Exercise prompt: Return the items below word for word, starting with the first line and stopping after the line that contains "orange circle: moved 5 px down", including that line.

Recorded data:
==========

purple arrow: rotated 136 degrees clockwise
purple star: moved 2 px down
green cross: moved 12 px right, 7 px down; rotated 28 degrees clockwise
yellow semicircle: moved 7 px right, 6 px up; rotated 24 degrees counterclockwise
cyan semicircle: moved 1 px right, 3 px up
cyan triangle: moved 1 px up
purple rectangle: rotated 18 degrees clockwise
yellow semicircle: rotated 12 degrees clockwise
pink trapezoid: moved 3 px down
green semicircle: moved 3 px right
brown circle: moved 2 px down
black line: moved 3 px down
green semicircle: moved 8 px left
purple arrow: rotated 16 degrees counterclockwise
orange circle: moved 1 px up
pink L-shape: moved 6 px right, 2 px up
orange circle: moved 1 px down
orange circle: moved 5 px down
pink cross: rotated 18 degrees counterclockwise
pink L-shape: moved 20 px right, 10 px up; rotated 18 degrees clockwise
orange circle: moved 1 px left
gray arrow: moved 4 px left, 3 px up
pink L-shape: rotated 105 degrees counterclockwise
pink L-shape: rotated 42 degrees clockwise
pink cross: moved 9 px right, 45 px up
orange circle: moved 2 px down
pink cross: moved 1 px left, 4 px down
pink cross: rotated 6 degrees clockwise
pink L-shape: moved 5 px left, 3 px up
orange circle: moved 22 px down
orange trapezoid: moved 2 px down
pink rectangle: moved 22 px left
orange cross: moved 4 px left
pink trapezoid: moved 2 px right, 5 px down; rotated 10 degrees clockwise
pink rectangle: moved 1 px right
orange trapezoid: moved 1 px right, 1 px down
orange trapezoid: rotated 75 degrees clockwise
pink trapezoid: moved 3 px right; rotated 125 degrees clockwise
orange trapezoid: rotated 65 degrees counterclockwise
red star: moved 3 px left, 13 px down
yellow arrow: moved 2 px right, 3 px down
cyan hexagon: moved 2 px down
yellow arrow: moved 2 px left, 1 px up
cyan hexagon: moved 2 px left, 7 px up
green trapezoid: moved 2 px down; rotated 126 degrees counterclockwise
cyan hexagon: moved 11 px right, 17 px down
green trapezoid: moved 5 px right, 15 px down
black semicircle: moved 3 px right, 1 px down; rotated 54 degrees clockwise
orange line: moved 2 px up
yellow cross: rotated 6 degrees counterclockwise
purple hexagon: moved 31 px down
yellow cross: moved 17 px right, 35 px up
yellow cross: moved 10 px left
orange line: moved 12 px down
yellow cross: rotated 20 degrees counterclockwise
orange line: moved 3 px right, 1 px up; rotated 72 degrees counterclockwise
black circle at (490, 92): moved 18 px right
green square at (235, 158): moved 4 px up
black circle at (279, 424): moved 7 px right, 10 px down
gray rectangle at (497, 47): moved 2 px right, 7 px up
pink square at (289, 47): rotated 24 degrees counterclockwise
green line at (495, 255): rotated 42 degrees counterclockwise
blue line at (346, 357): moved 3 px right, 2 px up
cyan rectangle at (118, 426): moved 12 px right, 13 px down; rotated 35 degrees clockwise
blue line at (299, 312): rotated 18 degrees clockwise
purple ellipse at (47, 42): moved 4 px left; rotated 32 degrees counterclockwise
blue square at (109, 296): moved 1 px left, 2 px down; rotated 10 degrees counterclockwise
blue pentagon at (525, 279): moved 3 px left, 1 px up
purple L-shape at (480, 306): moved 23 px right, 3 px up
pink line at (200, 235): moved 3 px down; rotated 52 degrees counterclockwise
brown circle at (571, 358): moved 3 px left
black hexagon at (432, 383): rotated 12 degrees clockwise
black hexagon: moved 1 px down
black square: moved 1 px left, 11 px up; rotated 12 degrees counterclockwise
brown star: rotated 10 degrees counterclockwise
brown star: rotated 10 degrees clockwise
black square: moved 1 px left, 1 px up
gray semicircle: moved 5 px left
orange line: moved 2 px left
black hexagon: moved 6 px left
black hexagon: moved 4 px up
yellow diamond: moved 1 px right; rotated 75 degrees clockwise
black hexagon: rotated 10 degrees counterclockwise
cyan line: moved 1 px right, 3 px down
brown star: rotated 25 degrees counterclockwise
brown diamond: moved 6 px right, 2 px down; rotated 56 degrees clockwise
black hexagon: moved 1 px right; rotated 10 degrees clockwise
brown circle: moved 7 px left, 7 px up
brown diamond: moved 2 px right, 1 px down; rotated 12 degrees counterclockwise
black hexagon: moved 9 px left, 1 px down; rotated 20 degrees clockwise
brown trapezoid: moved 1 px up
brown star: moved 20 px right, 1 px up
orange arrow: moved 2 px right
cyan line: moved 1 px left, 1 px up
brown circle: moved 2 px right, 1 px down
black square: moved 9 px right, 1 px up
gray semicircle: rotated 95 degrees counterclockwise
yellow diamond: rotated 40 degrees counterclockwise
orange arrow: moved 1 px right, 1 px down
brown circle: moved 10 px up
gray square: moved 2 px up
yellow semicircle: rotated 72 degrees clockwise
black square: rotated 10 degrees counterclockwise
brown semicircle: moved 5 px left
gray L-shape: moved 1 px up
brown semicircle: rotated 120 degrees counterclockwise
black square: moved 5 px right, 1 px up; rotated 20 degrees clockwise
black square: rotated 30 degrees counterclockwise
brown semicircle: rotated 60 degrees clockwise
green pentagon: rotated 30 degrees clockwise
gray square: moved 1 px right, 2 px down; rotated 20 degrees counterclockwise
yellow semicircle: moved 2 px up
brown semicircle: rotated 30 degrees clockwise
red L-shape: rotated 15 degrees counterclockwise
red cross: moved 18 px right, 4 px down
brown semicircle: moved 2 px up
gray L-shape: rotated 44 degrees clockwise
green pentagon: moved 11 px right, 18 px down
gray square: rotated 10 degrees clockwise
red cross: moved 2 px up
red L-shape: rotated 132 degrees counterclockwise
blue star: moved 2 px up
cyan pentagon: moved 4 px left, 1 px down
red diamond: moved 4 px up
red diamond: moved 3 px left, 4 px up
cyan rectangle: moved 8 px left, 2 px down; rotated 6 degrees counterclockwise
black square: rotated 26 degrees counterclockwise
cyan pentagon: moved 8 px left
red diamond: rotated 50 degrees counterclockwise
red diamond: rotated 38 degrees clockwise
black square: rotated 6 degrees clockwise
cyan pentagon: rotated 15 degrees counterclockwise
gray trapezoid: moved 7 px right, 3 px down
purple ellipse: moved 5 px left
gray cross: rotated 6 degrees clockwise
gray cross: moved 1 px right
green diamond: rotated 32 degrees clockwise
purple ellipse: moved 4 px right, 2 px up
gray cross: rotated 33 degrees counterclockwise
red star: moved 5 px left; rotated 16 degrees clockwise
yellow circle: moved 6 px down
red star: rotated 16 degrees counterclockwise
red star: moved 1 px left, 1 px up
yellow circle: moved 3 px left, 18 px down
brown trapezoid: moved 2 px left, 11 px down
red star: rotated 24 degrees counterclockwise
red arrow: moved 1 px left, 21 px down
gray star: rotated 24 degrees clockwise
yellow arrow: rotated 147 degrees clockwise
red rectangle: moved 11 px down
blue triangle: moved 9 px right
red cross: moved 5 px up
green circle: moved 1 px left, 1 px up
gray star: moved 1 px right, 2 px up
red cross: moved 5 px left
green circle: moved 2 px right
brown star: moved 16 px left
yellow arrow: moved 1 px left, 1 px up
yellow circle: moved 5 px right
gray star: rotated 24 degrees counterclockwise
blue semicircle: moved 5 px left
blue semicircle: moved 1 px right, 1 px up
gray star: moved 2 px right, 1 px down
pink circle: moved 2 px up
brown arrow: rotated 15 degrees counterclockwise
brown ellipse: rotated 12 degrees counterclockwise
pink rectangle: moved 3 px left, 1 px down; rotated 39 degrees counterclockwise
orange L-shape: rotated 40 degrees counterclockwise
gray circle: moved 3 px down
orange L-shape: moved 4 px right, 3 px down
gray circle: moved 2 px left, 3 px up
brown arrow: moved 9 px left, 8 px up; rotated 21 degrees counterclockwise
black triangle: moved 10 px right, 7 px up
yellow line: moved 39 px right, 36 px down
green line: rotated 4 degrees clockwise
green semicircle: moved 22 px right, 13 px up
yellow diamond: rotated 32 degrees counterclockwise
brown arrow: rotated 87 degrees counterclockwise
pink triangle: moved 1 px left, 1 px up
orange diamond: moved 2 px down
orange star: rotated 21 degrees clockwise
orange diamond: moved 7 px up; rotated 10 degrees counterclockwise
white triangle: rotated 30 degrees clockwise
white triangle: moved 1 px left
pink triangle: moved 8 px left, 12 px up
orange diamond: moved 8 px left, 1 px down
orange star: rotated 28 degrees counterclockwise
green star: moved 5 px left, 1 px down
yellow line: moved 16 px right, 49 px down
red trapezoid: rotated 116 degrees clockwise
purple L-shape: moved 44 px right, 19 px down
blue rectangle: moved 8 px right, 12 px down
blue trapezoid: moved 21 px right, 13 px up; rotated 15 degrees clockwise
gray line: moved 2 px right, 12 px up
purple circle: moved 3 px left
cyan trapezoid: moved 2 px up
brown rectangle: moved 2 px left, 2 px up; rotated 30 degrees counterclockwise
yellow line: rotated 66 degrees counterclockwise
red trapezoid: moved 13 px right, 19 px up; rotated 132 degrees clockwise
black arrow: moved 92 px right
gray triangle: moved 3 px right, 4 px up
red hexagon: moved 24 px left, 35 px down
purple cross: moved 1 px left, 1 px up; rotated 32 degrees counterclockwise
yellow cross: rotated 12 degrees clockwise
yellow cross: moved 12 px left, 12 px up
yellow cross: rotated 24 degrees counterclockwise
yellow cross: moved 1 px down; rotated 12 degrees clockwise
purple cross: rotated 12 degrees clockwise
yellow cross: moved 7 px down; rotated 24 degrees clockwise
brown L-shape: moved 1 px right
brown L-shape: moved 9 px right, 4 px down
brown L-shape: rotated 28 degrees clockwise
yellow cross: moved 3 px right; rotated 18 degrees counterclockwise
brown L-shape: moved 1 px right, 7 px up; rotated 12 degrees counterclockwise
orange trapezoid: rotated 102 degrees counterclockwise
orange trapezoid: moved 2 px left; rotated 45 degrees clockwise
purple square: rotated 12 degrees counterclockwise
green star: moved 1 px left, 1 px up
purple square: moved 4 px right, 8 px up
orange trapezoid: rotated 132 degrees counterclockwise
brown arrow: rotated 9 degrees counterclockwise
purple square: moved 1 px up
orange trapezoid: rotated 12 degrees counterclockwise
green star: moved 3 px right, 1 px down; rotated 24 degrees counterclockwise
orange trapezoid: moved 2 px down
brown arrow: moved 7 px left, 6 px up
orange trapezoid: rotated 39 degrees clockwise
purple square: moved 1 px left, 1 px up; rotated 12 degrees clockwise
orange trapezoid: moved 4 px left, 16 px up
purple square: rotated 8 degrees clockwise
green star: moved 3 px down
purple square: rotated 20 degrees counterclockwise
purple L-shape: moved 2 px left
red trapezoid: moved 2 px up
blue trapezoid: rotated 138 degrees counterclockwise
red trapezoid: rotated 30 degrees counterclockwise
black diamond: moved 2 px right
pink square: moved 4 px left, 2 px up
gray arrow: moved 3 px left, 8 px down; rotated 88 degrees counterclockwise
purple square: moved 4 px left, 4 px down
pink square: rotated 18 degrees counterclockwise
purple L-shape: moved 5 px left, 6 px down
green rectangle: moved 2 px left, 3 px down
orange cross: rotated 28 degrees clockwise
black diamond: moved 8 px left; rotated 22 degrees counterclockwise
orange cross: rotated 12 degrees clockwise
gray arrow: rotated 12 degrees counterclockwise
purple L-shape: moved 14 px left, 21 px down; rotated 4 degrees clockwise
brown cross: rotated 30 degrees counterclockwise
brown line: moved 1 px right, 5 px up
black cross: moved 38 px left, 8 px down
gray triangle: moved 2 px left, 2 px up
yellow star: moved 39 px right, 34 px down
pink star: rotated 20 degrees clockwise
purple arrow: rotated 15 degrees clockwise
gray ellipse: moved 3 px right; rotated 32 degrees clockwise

==========

Response to this task:
purple arrow: rotated 136 degrees clockwise
purple star: moved 2 px down
green cross: moved 12 px right, 7 px down; rotated 28 degrees clockwise
yellow semicircle: moved 7 px right, 6 px up; rotated 24 degrees counterclockwise
cyan semicircle: moved 1 px right, 3 px up
cyan triangle: moved 1 px up
purple rectangle: rotated 18 degrees clockwise
yellow semicircle: rotated 12 degrees clockwise
pink trapezoid: moved 3 px down
green semicircle: moved 3 px right
brown circle: moved 2 px down
black line: moved 3 px down
green semicircle: moved 8 px left
purple arrow: rotated 16 degrees counterclockwise
orange circle: moved 1 px up
pink L-shape: moved 6 px right, 2 px up
orange circle: moved 1 px down
orange circle: moved 5 px down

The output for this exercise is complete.